BEGIN EXERCISE INPUTS

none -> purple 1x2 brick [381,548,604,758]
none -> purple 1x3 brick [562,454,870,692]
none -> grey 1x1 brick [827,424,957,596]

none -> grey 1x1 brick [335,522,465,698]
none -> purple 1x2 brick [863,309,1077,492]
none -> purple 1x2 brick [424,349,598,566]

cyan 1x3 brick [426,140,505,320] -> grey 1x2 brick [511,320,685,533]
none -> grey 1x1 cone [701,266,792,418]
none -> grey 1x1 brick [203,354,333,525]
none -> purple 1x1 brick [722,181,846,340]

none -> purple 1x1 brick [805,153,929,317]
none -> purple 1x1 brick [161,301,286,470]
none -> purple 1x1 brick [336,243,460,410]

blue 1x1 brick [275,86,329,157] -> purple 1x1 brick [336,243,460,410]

END EXERCISE INPUTS
BEGIN EXERCISE INPUTS

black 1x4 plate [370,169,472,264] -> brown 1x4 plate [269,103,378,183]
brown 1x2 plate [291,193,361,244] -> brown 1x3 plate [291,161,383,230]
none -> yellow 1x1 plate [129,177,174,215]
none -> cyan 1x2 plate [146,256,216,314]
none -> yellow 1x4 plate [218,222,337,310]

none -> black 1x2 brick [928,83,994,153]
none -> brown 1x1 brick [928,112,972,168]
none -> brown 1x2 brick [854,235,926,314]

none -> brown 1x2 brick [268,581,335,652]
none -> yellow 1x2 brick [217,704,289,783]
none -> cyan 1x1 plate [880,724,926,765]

END EXERCISE INPUTS
BEGIN EXERCISE INPUTS

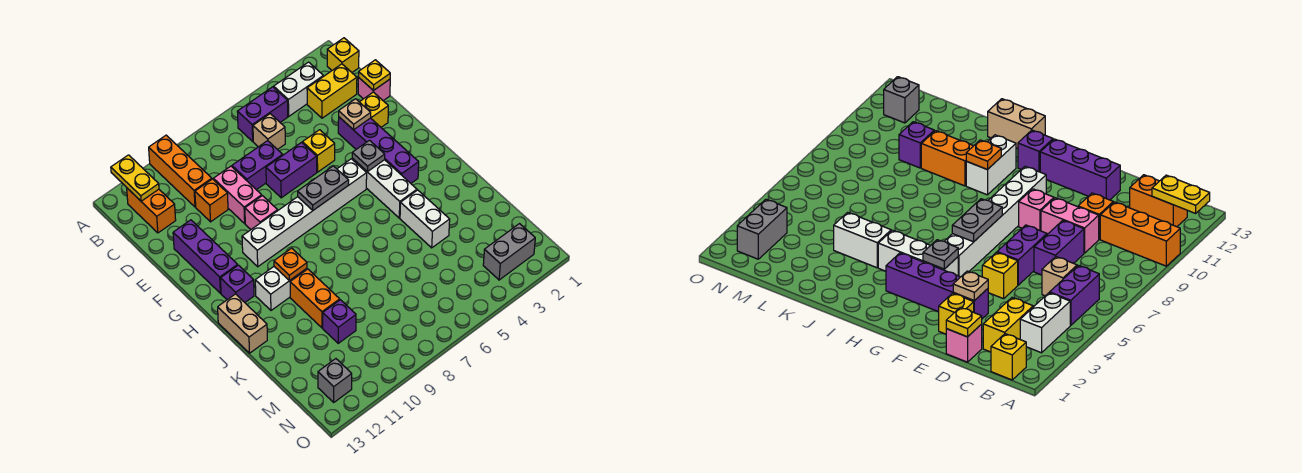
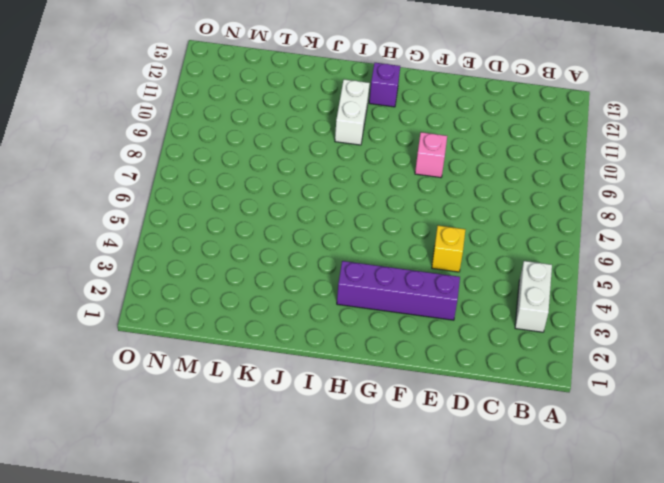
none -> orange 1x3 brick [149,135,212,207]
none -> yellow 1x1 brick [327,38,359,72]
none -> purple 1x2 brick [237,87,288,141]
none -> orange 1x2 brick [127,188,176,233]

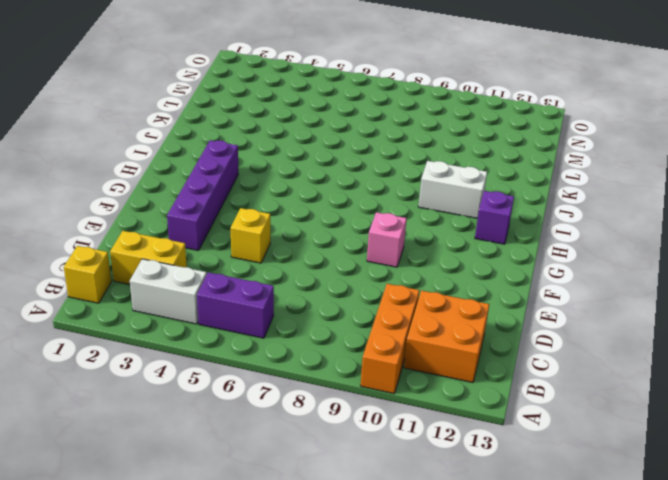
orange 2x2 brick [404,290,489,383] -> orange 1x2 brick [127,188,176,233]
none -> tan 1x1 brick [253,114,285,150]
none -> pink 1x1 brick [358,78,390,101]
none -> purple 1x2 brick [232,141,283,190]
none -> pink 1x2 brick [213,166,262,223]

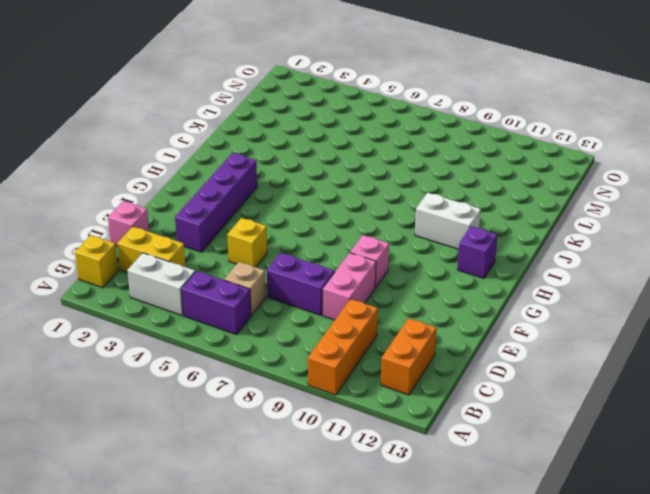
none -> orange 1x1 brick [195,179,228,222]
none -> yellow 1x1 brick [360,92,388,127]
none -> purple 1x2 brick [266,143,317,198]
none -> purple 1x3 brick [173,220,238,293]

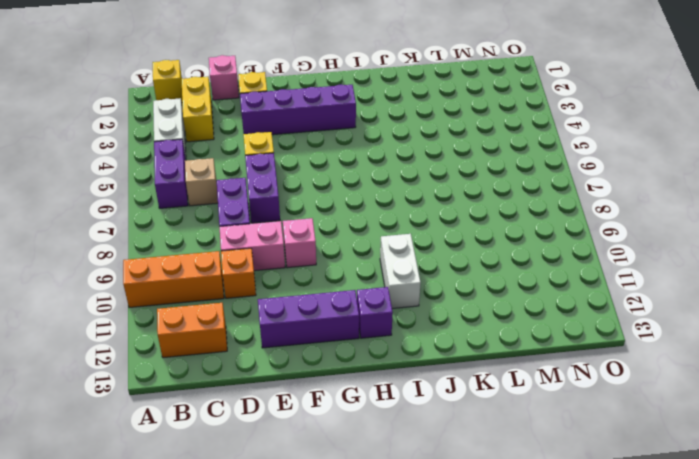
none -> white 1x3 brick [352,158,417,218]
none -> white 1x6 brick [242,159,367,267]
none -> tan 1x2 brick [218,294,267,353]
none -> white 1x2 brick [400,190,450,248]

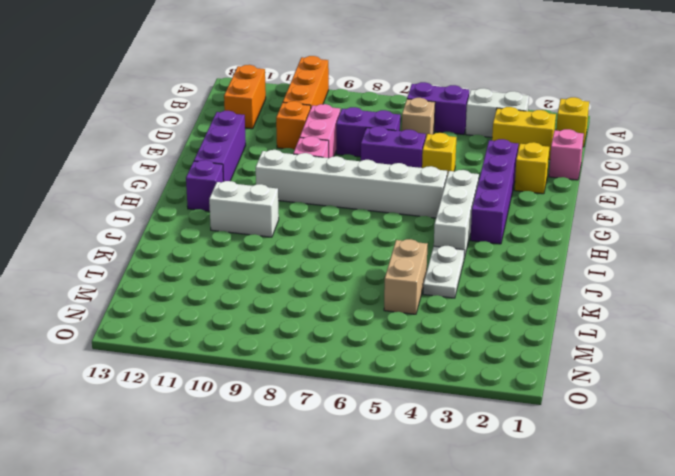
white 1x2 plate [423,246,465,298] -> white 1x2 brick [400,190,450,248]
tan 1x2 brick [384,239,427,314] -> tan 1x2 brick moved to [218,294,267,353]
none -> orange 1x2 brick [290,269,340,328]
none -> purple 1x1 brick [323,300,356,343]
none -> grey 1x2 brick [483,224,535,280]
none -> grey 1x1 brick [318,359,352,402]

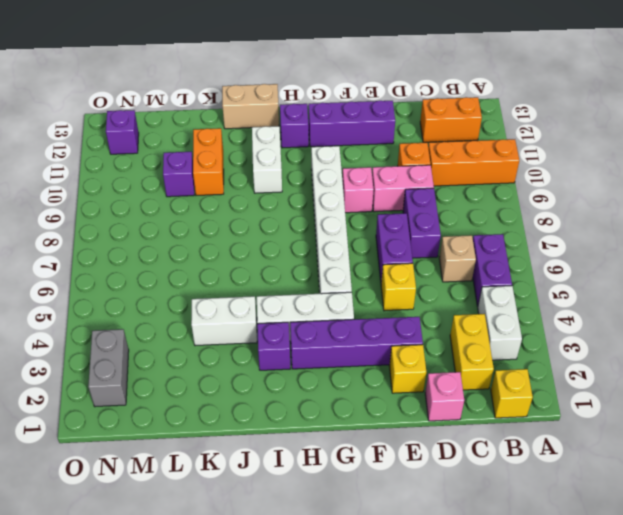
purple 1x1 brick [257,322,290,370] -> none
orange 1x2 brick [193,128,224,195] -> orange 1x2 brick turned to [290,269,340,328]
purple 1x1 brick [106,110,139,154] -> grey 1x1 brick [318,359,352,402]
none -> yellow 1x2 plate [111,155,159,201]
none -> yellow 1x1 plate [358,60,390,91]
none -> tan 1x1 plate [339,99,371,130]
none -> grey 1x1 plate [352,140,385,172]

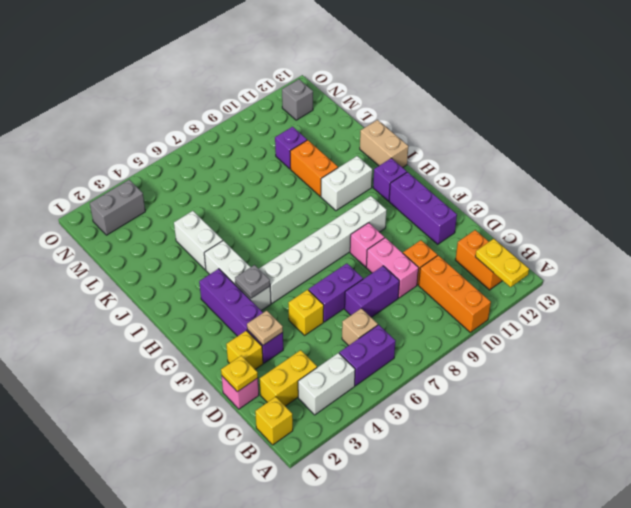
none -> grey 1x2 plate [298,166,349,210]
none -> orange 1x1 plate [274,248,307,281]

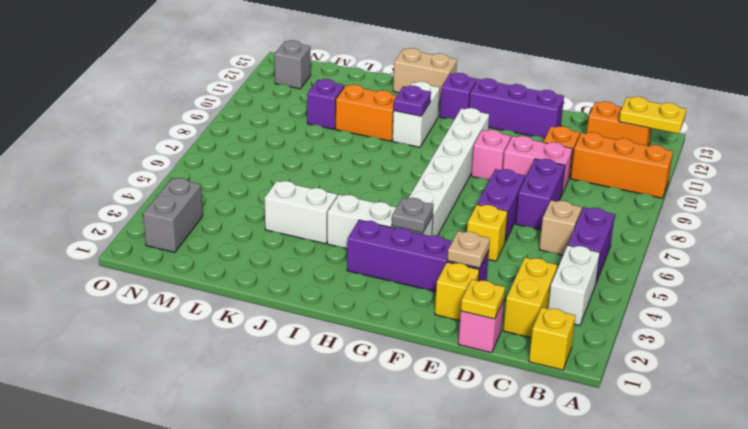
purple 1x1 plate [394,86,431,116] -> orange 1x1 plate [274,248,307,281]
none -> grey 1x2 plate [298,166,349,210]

END EXERCISE INPUTS

DESCRIPTION OF THE TASK:
In the data above, start at the line that has "none -> purple 1x2 brick [381,548,604,758]", stop after the line that has "blue 1x1 brick", and print every line in between exactly as it stands.

ANSWER BELOW:
none -> purple 1x2 brick [381,548,604,758]
none -> purple 1x3 brick [562,454,870,692]
none -> grey 1x1 brick [827,424,957,596]

none -> grey 1x1 brick [335,522,465,698]
none -> purple 1x2 brick [863,309,1077,492]
none -> purple 1x2 brick [424,349,598,566]

cyan 1x3 brick [426,140,505,320] -> grey 1x2 brick [511,320,685,533]
none -> grey 1x1 cone [701,266,792,418]
none -> grey 1x1 brick [203,354,333,525]
none -> purple 1x1 brick [722,181,846,340]

none -> purple 1x1 brick [805,153,929,317]
none -> purple 1x1 brick [161,301,286,470]
none -> purple 1x1 brick [336,243,460,410]

blue 1x1 brick [275,86,329,157] -> purple 1x1 brick [336,243,460,410]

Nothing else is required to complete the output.